Skip every image and restate the data word for word.

DATA UNDER STUDY below:

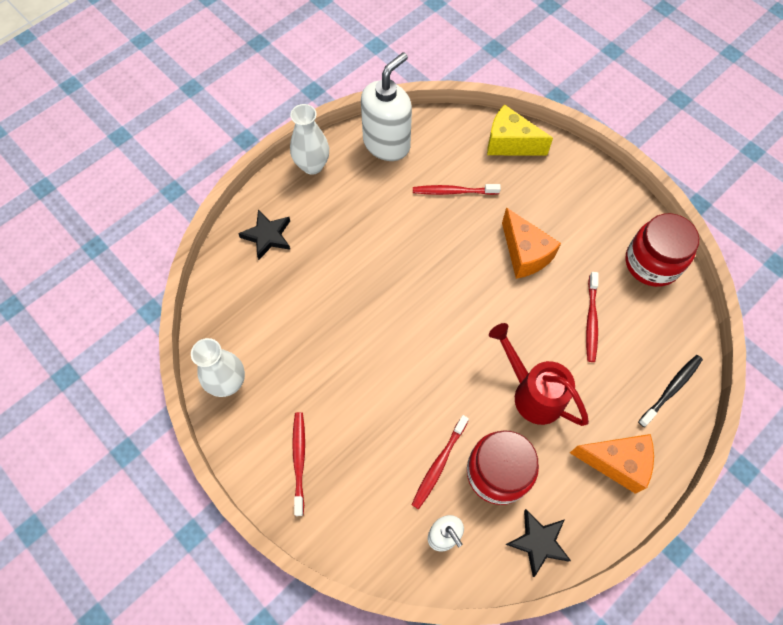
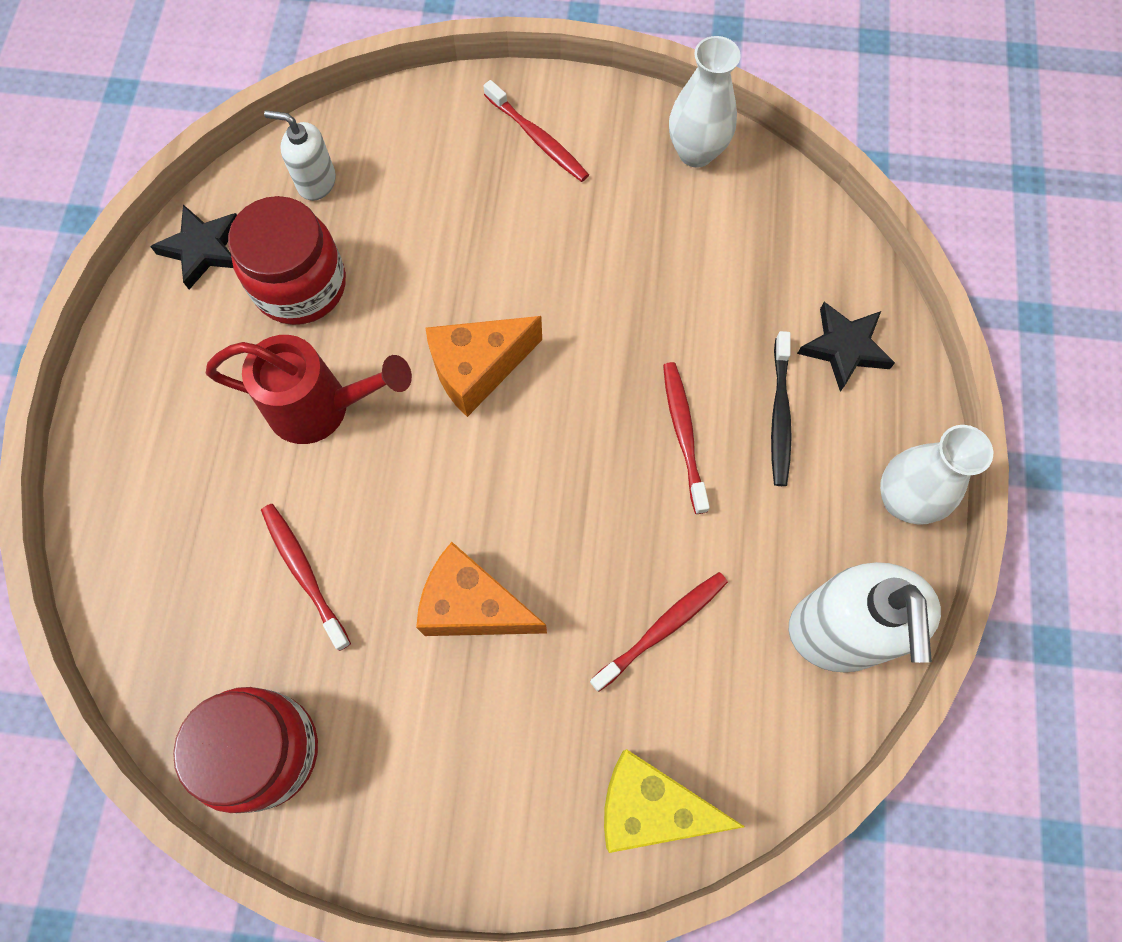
camera: 140 degrees right, 5 degrees up
red toothbrush [412,415,469,509] -> red toothbrush moved to [663,362,710,514]
yellow cheese [487,104,553,155] -> yellow cheese turned 150 degrees counterclockwise [604,749,745,853]
orange cheese [570,434,654,494] -> orange cheese moved to [425,316,542,417]
black toothbrush [638,355,703,427] -> black toothbrush moved to [771,331,792,486]

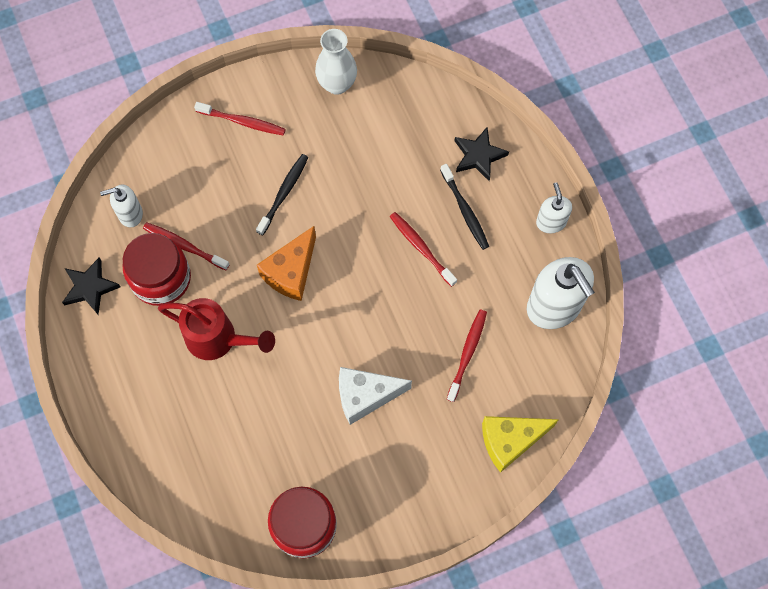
camera: 30 degrees left, 0 degrees up
red watering can [206,335,412,444] -> red watering can turned 45 degrees clockwise [158,298,275,360]
red toothbrush [261,504,351,651] -> red toothbrush moved to [143,222,230,270]
orange cheese [416,542,547,636] -> white cheese [339,367,412,425]
white vase [880,425,993,525] -> white soap dispenser [536,182,572,233]
none -> black toothbrush [256,154,309,236]

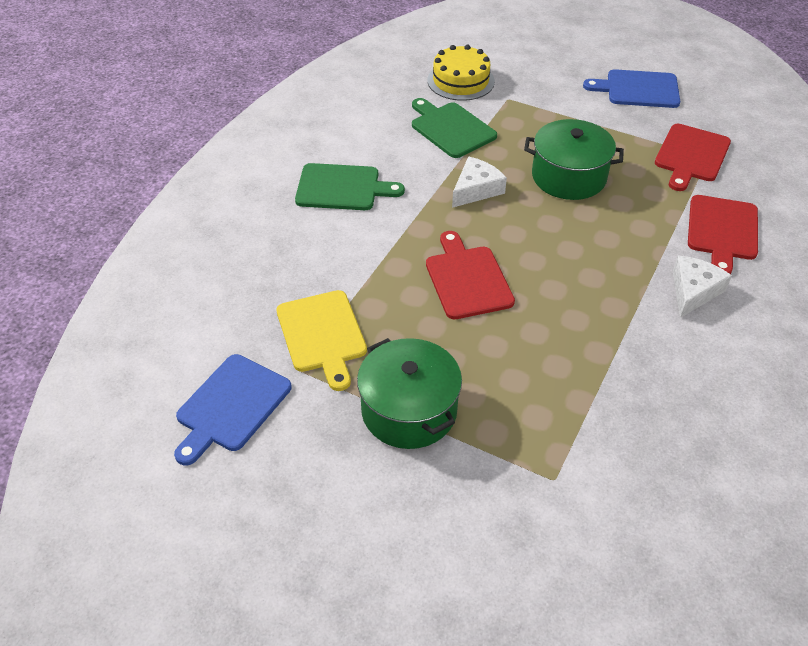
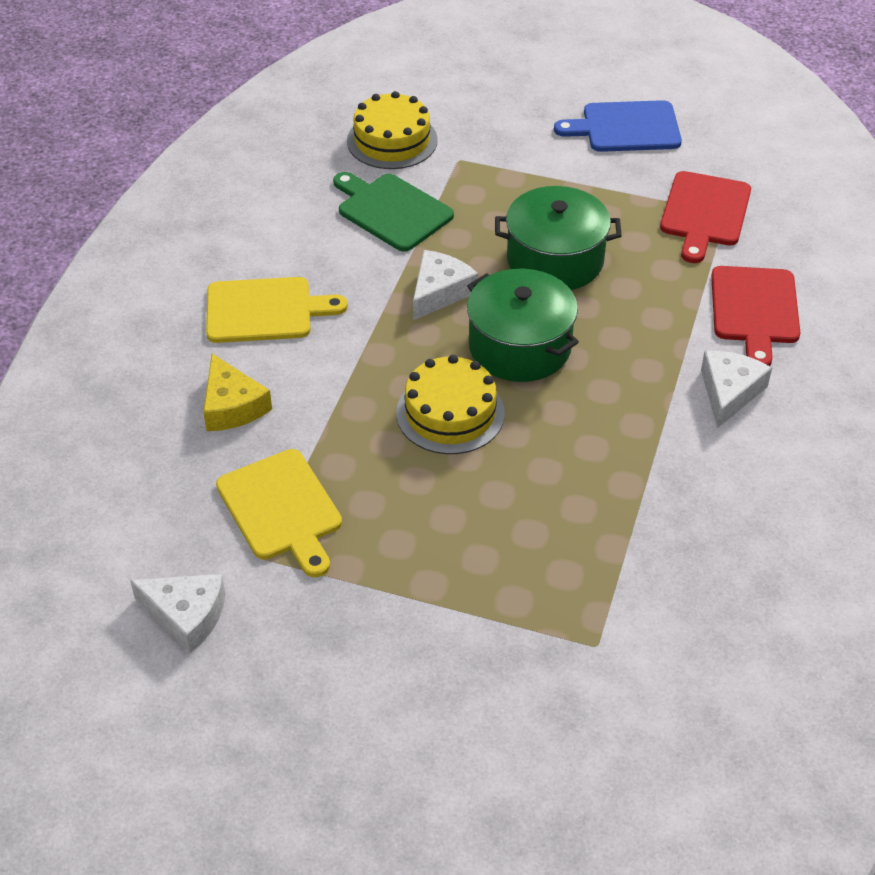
camera: 10 degrees left, 0 degrees up
blue cutting board [174,354,292,466] -> white cheese [130,574,225,653]
green cutting board [295,163,405,210] -> yellow cutting board [206,277,348,343]
green pot [357,338,462,449] -> green pot moved to [467,269,579,382]
red cutting board [426,231,515,319] -> yellow cake [396,355,505,454]
none -> yellow cheese [203,354,272,431]

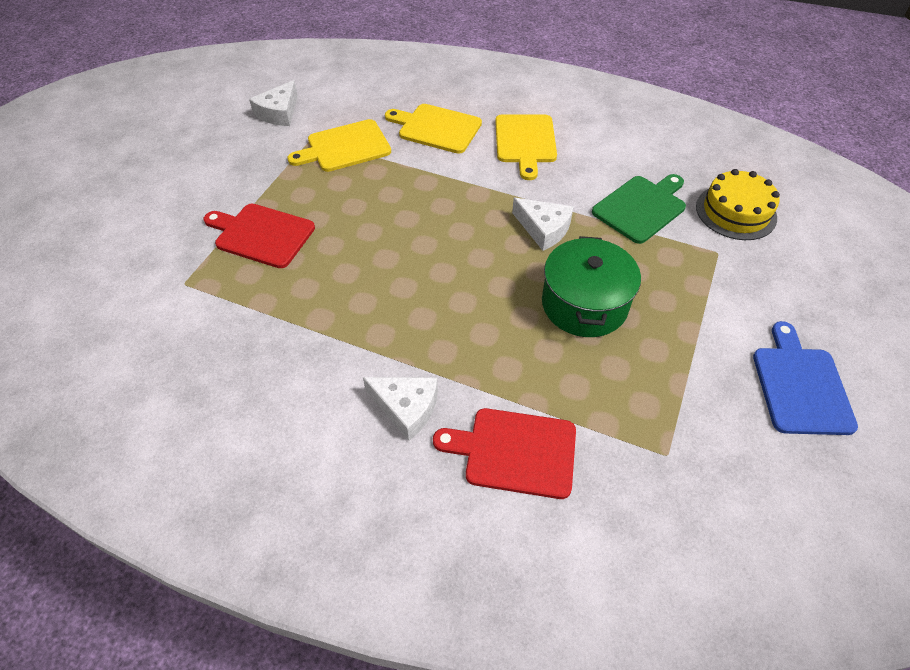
camera: 95 degrees right, 5 degrees up
yellow cheese [203,354,272,431] -> yellow cutting board [385,104,482,154]
yellow cake [396,355,505,454] -> none
green pot [467,269,579,382] -> none
red cutting board [660,171,751,263] -> red cutting board moved to [204,204,315,268]

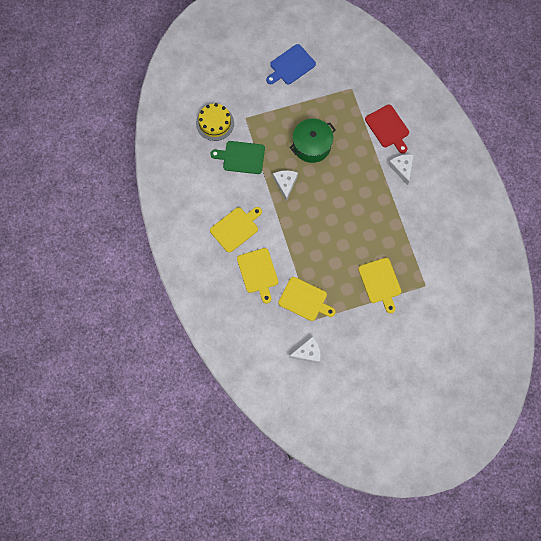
camera: 130 degrees left, 20 degrees up
red cutting board [204,204,315,268] -> yellow cutting board [358,258,401,313]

End of DATA UNDER STUDY.

WRITTEN ANSWER:
camera: 140 degrees right, 5 degrees up
red toothbrush [412,415,469,509] -> red toothbrush moved to [663,362,710,514]
yellow cheese [487,104,553,155] -> yellow cheese turned 150 degrees counterclockwise [604,749,745,853]
orange cheese [570,434,654,494] -> orange cheese moved to [425,316,542,417]
black toothbrush [638,355,703,427] -> black toothbrush moved to [771,331,792,486]

camera: 30 degrees left, 0 degrees up
red watering can [206,335,412,444] -> red watering can turned 45 degrees clockwise [158,298,275,360]
red toothbrush [261,504,351,651] -> red toothbrush moved to [143,222,230,270]
orange cheese [416,542,547,636] -> white cheese [339,367,412,425]
white vase [880,425,993,525] -> white soap dispenser [536,182,572,233]
none -> black toothbrush [256,154,309,236]

camera: 10 degrees left, 0 degrees up
blue cutting board [174,354,292,466] -> white cheese [130,574,225,653]
green cutting board [295,163,405,210] -> yellow cutting board [206,277,348,343]
green pot [357,338,462,449] -> green pot moved to [467,269,579,382]
red cutting board [426,231,515,319] -> yellow cake [396,355,505,454]
none -> yellow cheese [203,354,272,431]

camera: 95 degrees right, 5 degrees up
yellow cheese [203,354,272,431] -> yellow cutting board [385,104,482,154]
yellow cake [396,355,505,454] -> none
green pot [467,269,579,382] -> none
red cutting board [660,171,751,263] -> red cutting board moved to [204,204,315,268]

camera: 130 degrees left, 20 degrees up
red cutting board [204,204,315,268] -> yellow cutting board [358,258,401,313]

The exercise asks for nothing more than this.